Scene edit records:
======

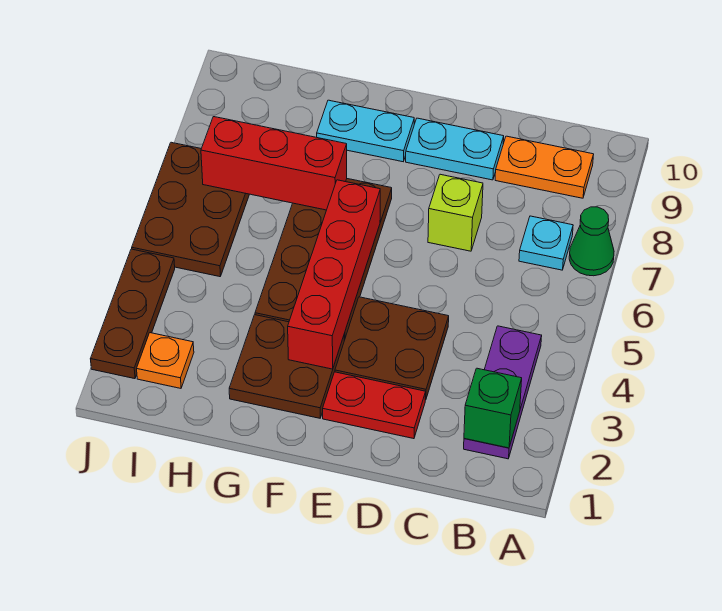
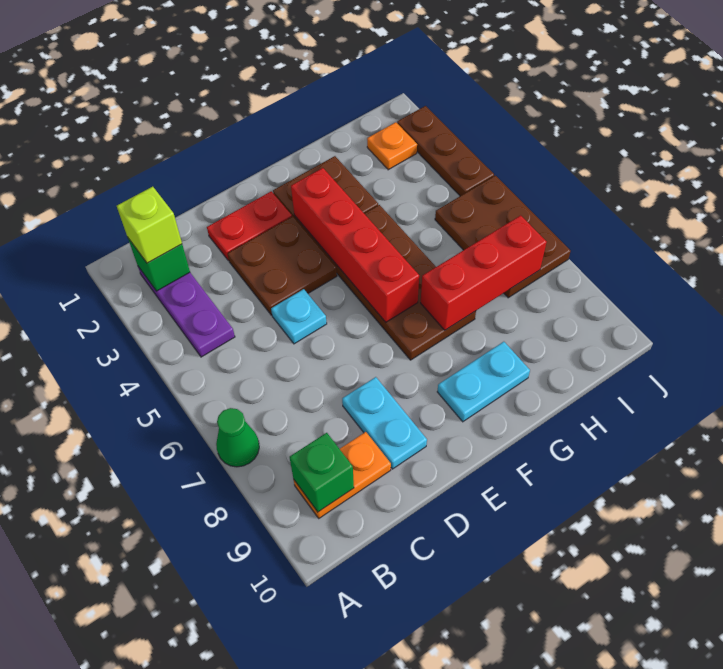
cyan plate B7 level 1 -> cyan plate D5 level 1
none -> green brick B9 level 2
lime brick D7 level 1 -> lime brick B2 level 3
cyan plate D9:E9 level 1 -> cyan plate D8:D9 level 1

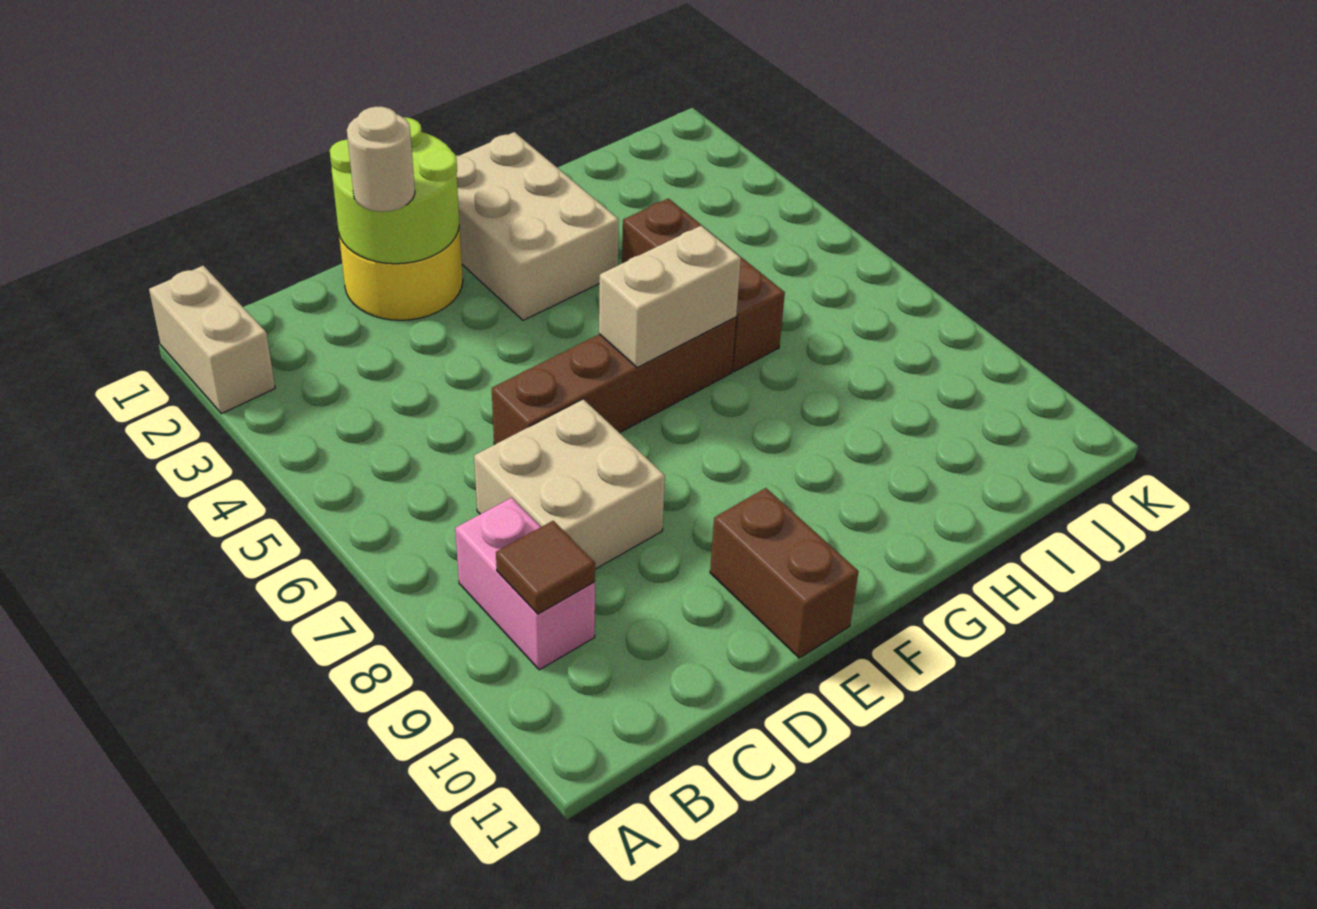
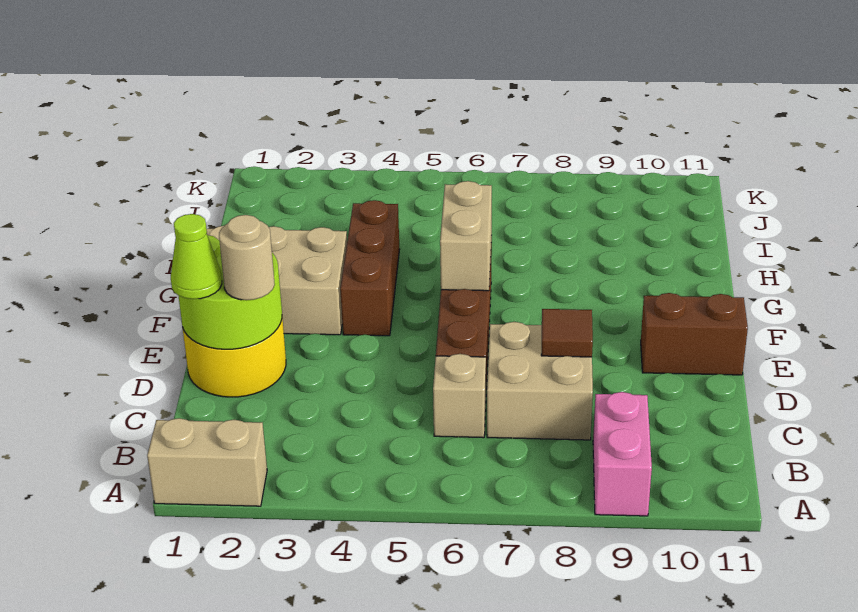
pink brick B8:B9 level 1 -> pink brick A9:B9 level 1
brown tile B9 level 2 -> brown tile D8 level 2
none -> tan brick C6 level 1
none -> lime cone D1 level 3
brown brick H4:H6 level 1 -> brown brick F4:H4 level 1

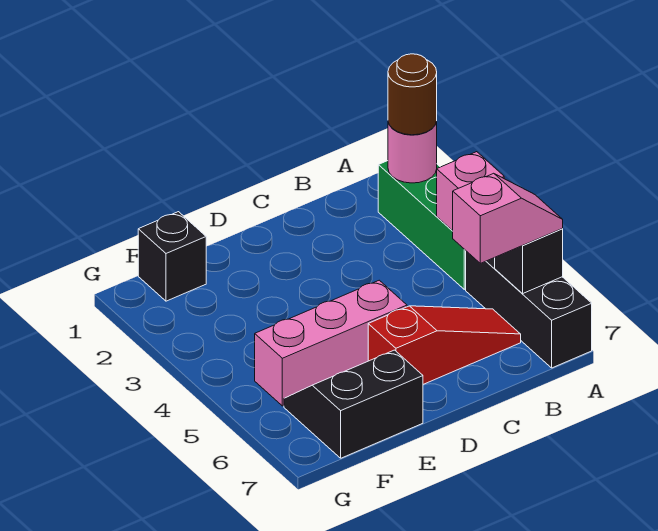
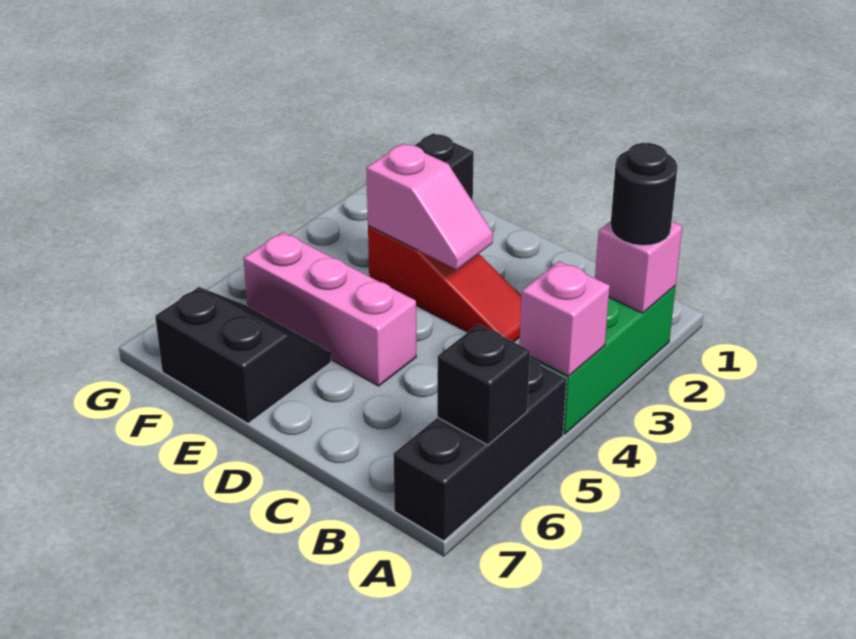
pink round brick A2 level 2 -> pink brick A2 level 2
brown round brick A2 level 3 -> black round brick A2 level 3
pink slope A6:B6 level 3 top B -> pink slope D3:E3 level 2 top E
red slope B6:D6 level 1 top D -> red slope C3:E3 level 1 top E

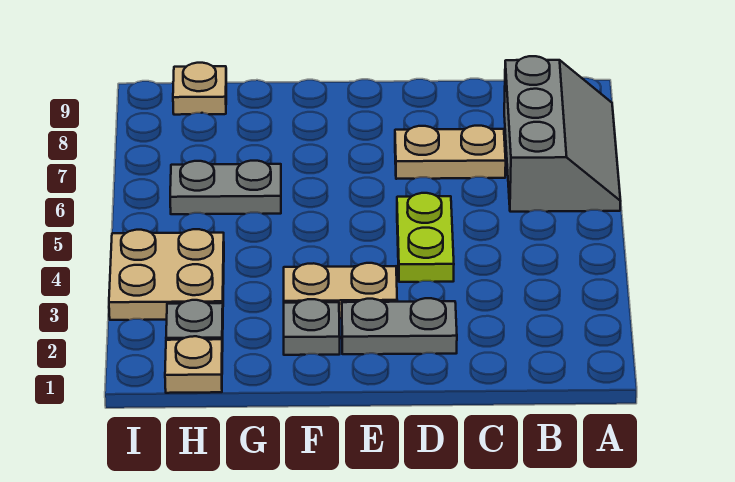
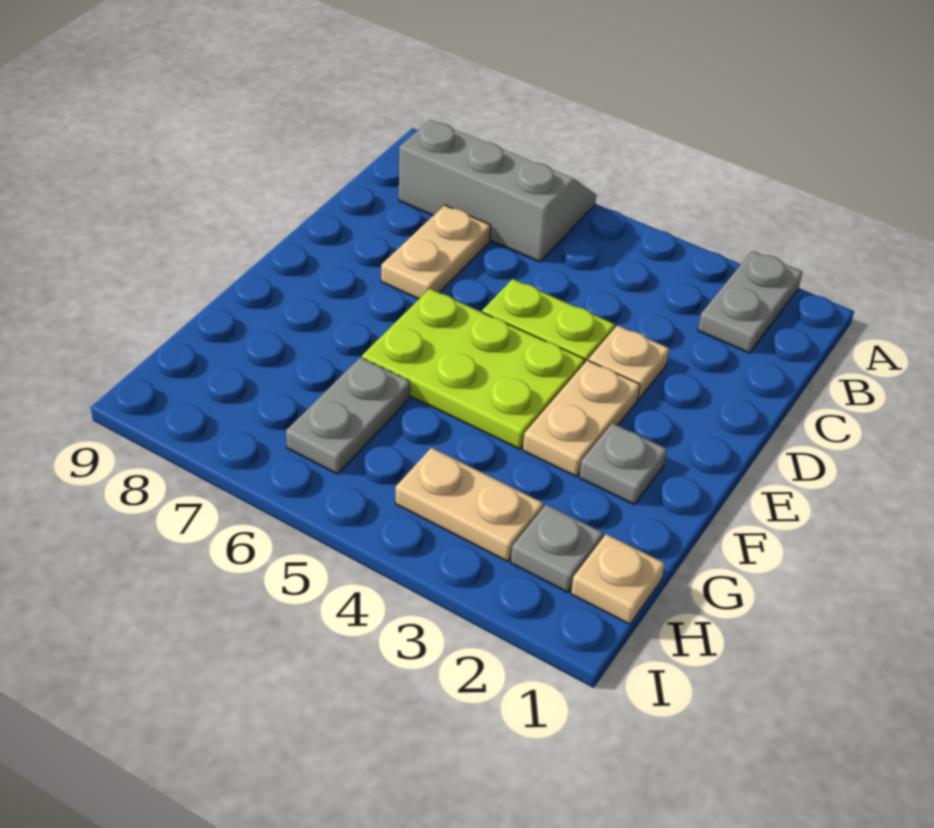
grey plate D2:E2 level 1 -> grey plate A2:B2 level 1
none -> lime plate E4:F6 level 1
tan plate H3:I4 level 1 -> tan plate H3:H4 level 1
tan plate H9 level 1 -> tan plate D3 level 1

======

Problem statement: For this exercise, return exactly the lines above from the line with "lime brick D7" through the line with "pink slope A6:B6", both included. Do not copy the pictures.

Response to this task:
lime brick D7 level 1 -> lime brick B2 level 3
cyan plate D9:E9 level 1 -> cyan plate D8:D9 level 1

pink brick B8:B9 level 1 -> pink brick A9:B9 level 1
brown tile B9 level 2 -> brown tile D8 level 2
none -> tan brick C6 level 1
none -> lime cone D1 level 3
brown brick H4:H6 level 1 -> brown brick F4:H4 level 1

pink round brick A2 level 2 -> pink brick A2 level 2
brown round brick A2 level 3 -> black round brick A2 level 3
pink slope A6:B6 level 3 top B -> pink slope D3:E3 level 2 top E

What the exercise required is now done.